#### Records from a data source:
┄┄┄┄┄┄
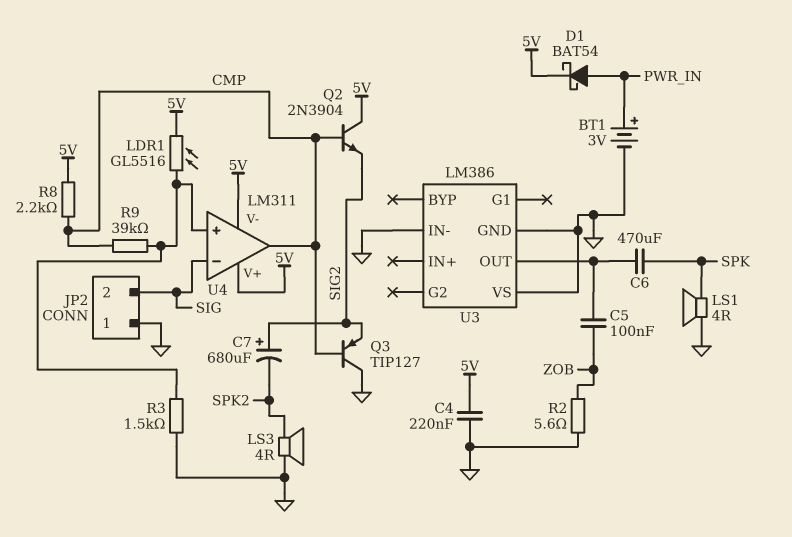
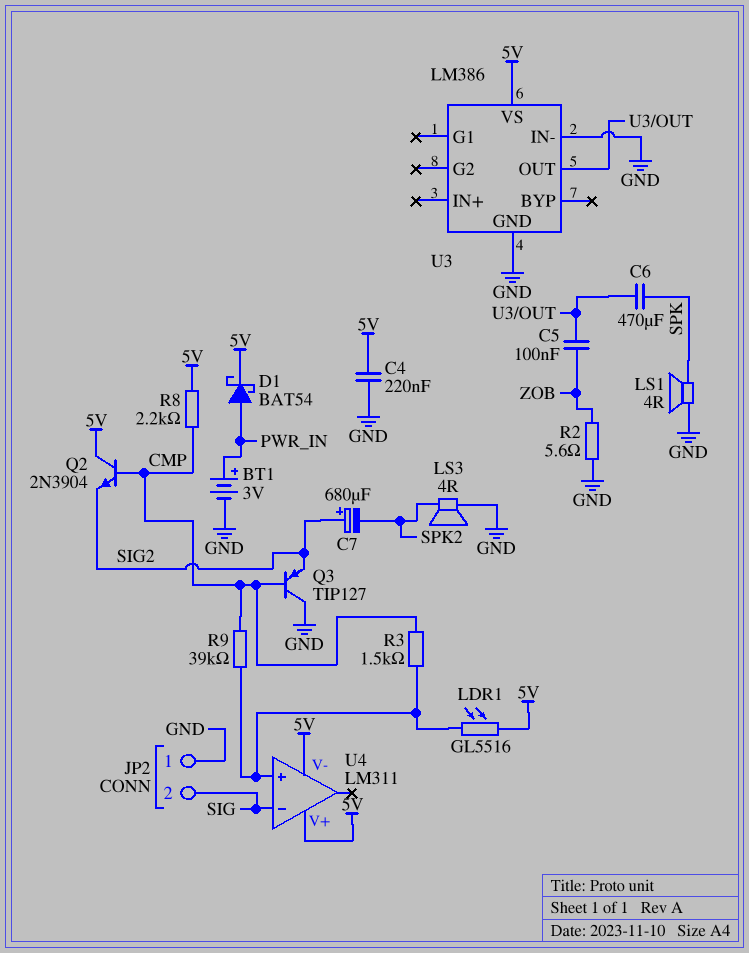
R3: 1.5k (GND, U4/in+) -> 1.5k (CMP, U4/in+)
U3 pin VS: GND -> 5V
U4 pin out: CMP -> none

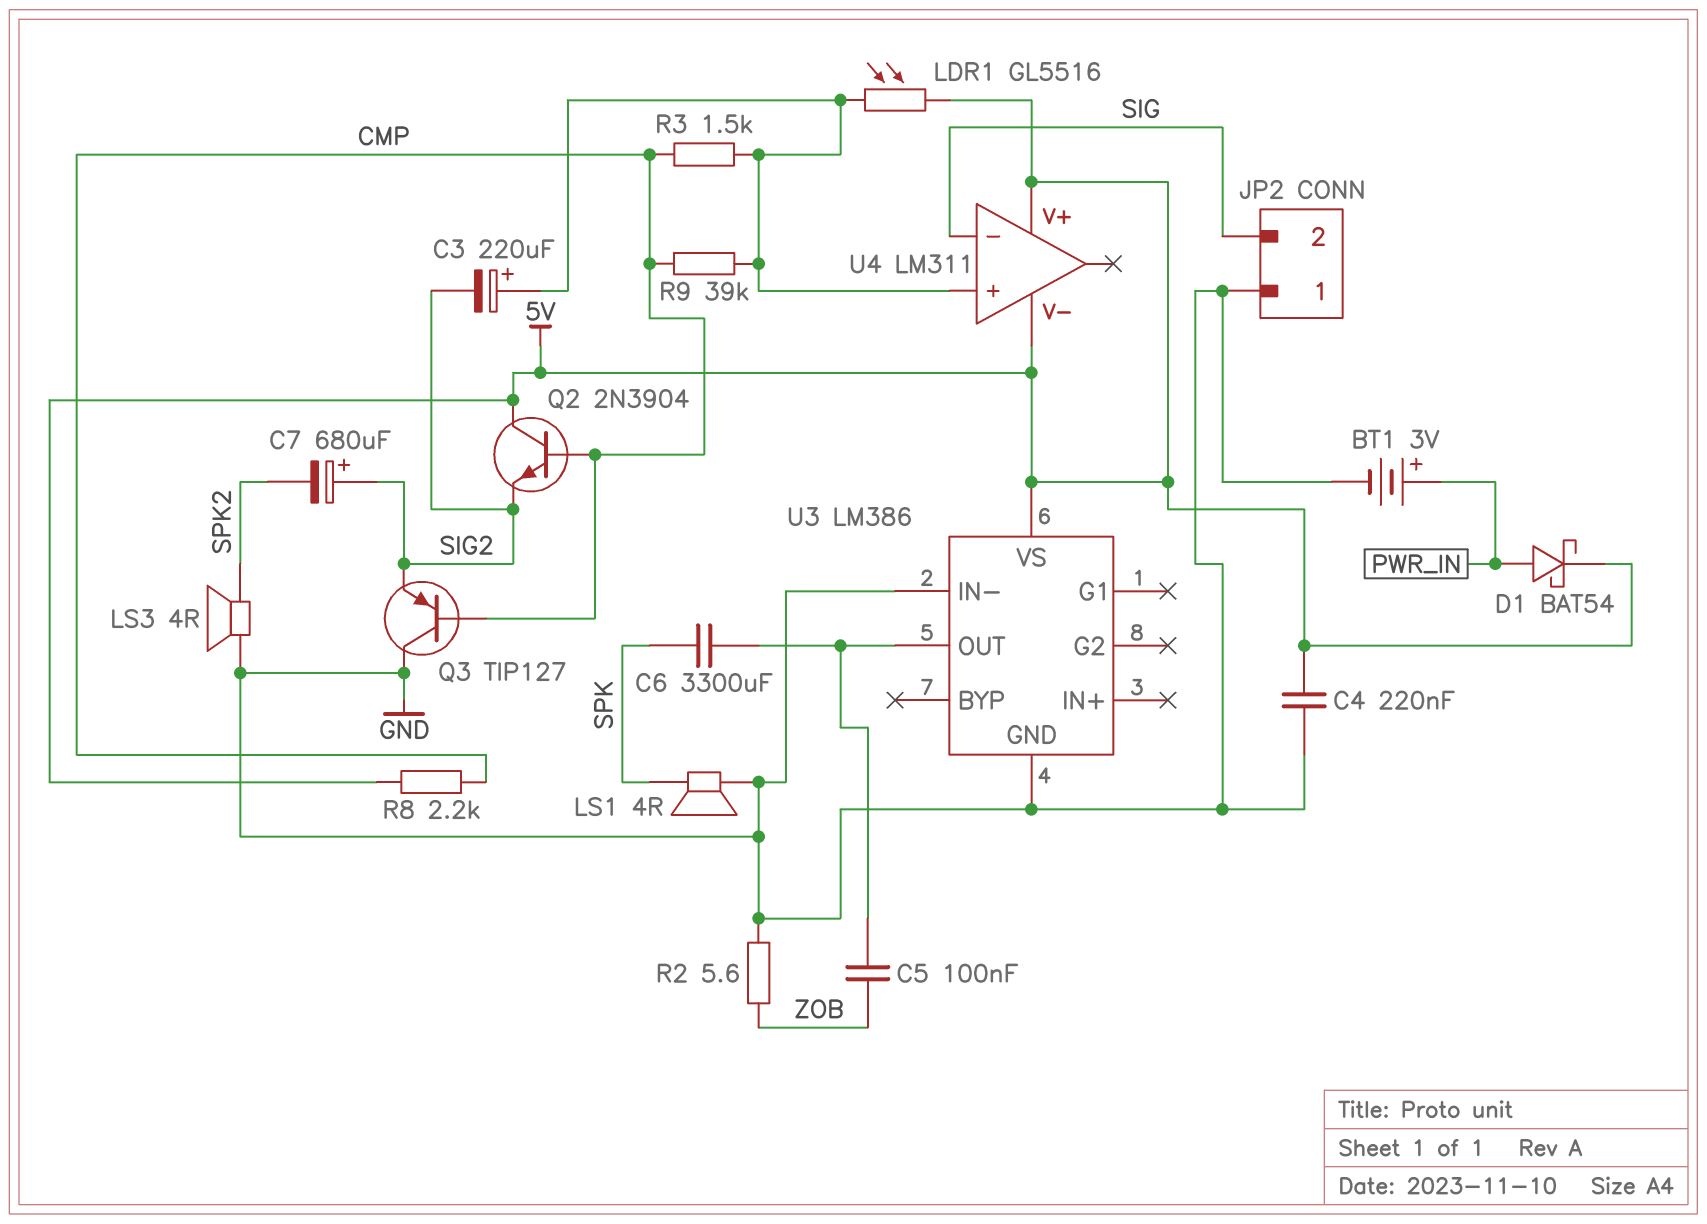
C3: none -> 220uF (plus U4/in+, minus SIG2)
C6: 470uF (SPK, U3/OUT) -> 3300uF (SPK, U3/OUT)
┄┄┄┄┄┄
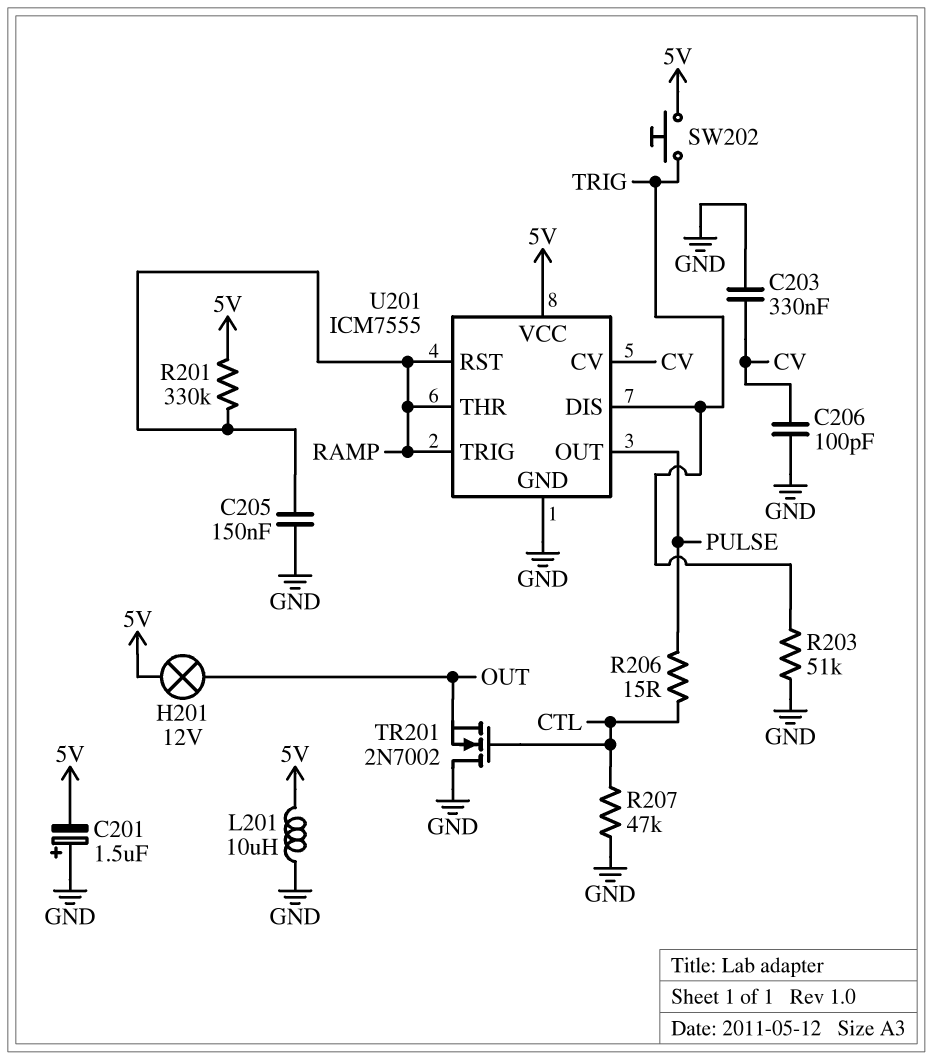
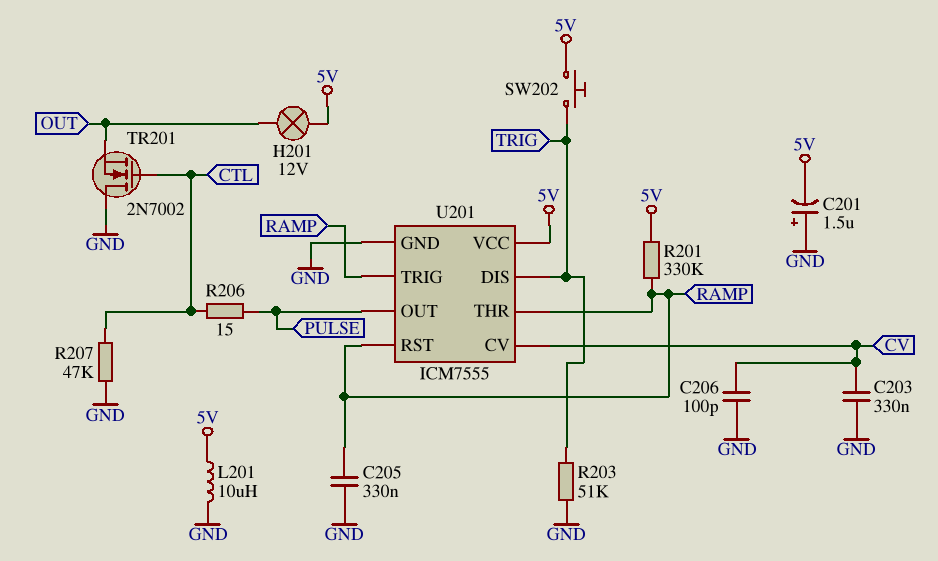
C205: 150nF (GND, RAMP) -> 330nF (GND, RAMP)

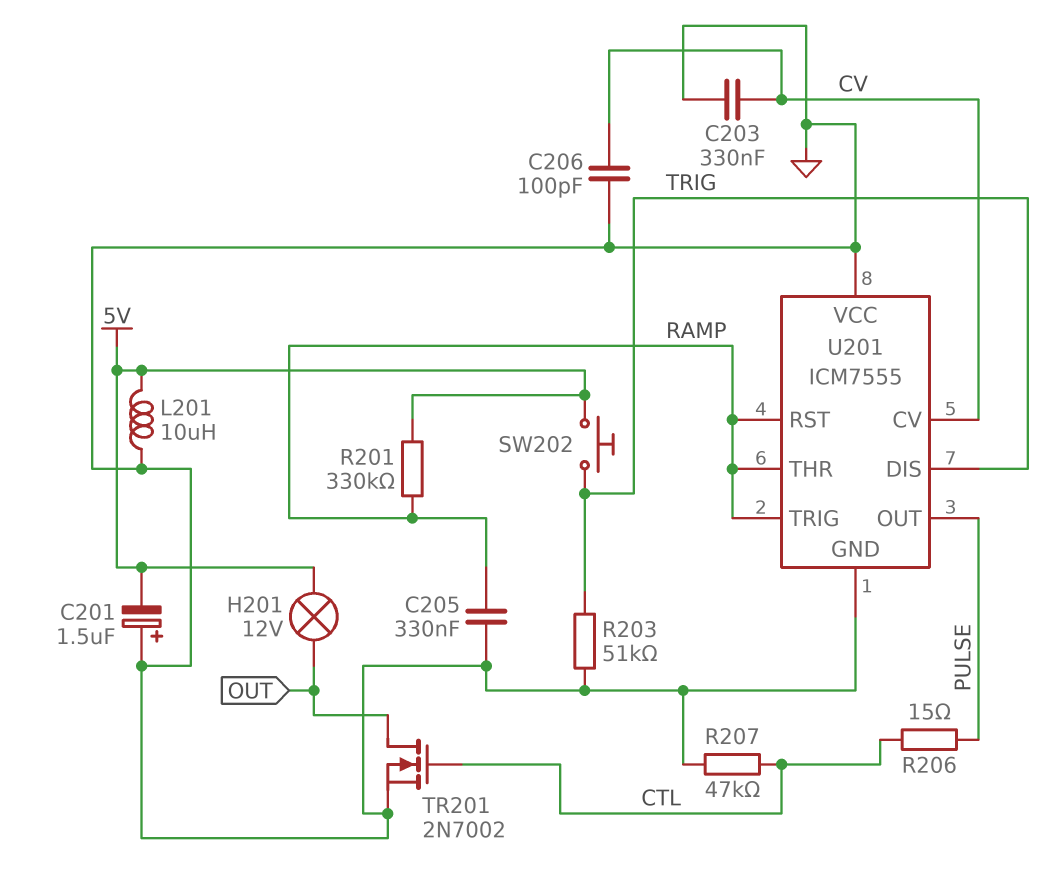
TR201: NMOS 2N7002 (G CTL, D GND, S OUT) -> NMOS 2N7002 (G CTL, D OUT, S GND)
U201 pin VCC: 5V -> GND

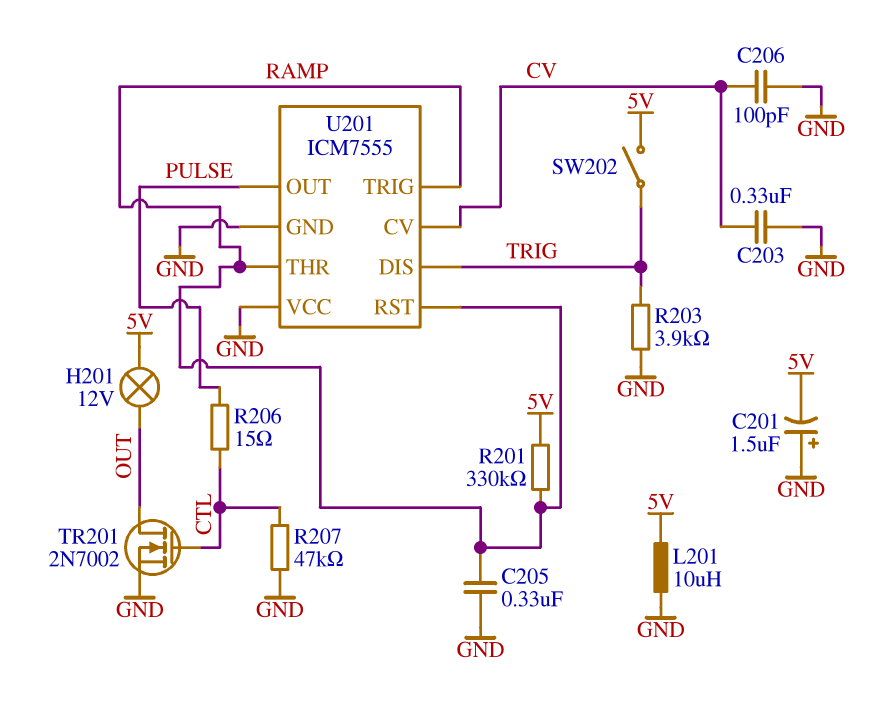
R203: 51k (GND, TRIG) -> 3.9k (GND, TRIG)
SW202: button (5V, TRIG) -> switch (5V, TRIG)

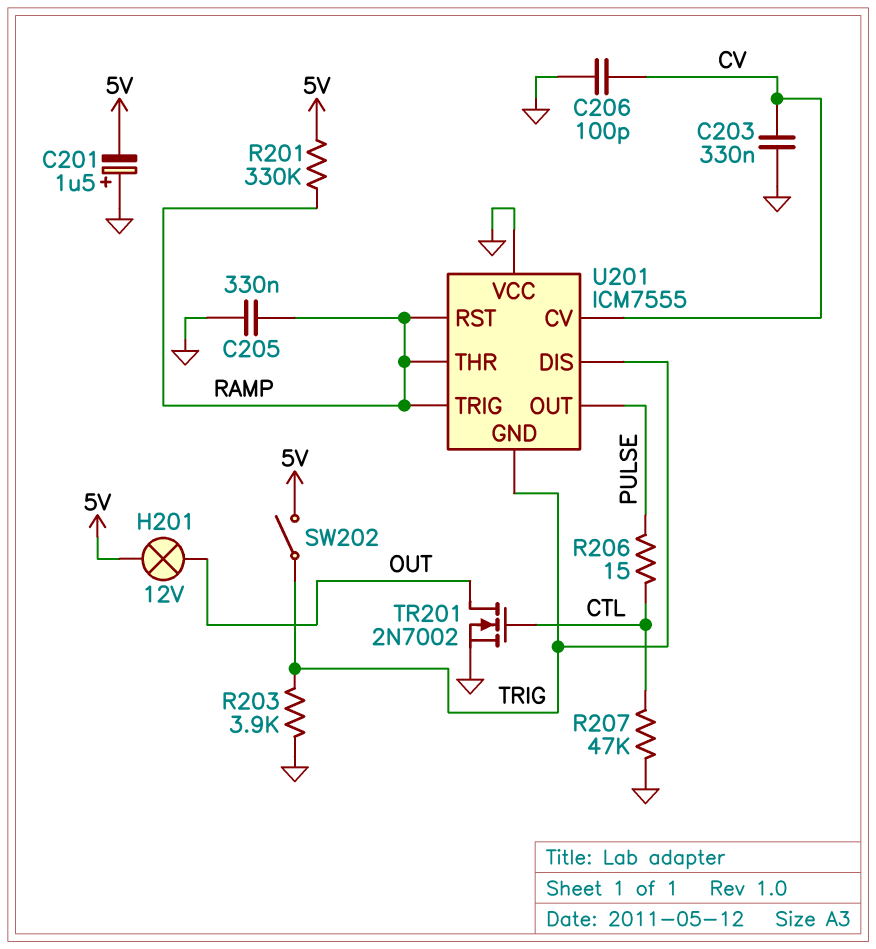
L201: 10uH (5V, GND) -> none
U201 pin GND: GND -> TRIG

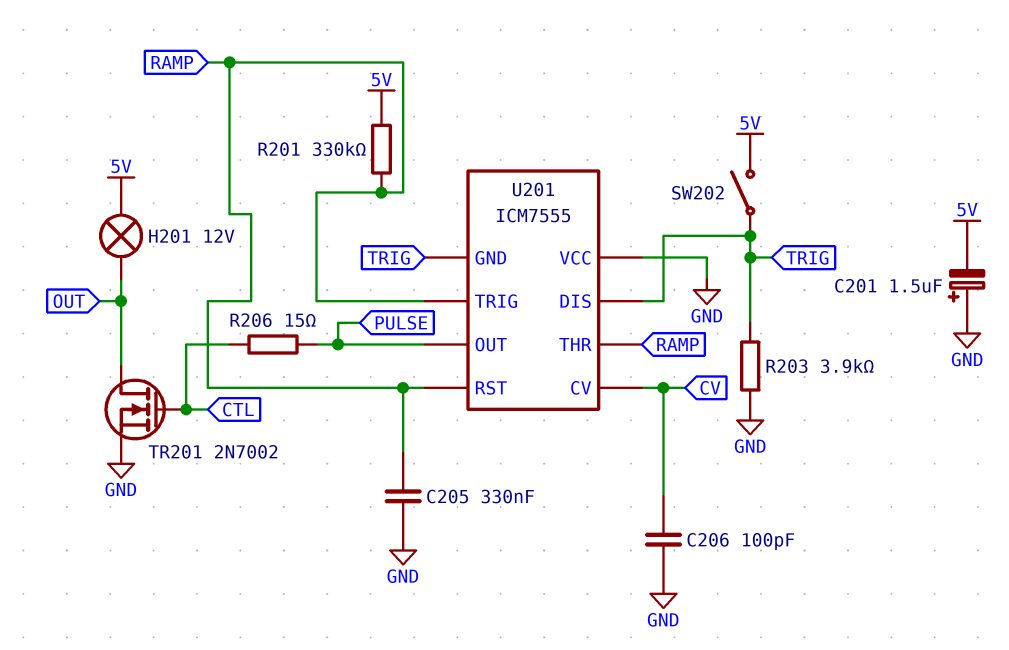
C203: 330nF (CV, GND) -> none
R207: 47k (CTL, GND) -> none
┄┄┄┄┄┄
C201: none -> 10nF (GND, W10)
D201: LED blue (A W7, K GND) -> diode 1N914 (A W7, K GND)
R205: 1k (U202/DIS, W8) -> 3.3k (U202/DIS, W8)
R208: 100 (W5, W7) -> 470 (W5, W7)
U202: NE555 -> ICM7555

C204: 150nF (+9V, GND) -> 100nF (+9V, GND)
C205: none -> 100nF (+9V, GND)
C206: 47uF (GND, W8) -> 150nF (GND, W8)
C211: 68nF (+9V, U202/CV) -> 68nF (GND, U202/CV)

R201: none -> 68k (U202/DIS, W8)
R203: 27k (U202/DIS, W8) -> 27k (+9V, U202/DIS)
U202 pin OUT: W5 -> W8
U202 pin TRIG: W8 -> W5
┄┄┄┄┄┄
Your answer should be the lines of the records that hold the string "TRIG".

R203: 51k (GND, TRIG) -> 3.9k (GND, TRIG)
SW202: button (5V, TRIG) -> switch (5V, TRIG)
U201 pin GND: GND -> TRIG
U202 pin TRIG: W8 -> W5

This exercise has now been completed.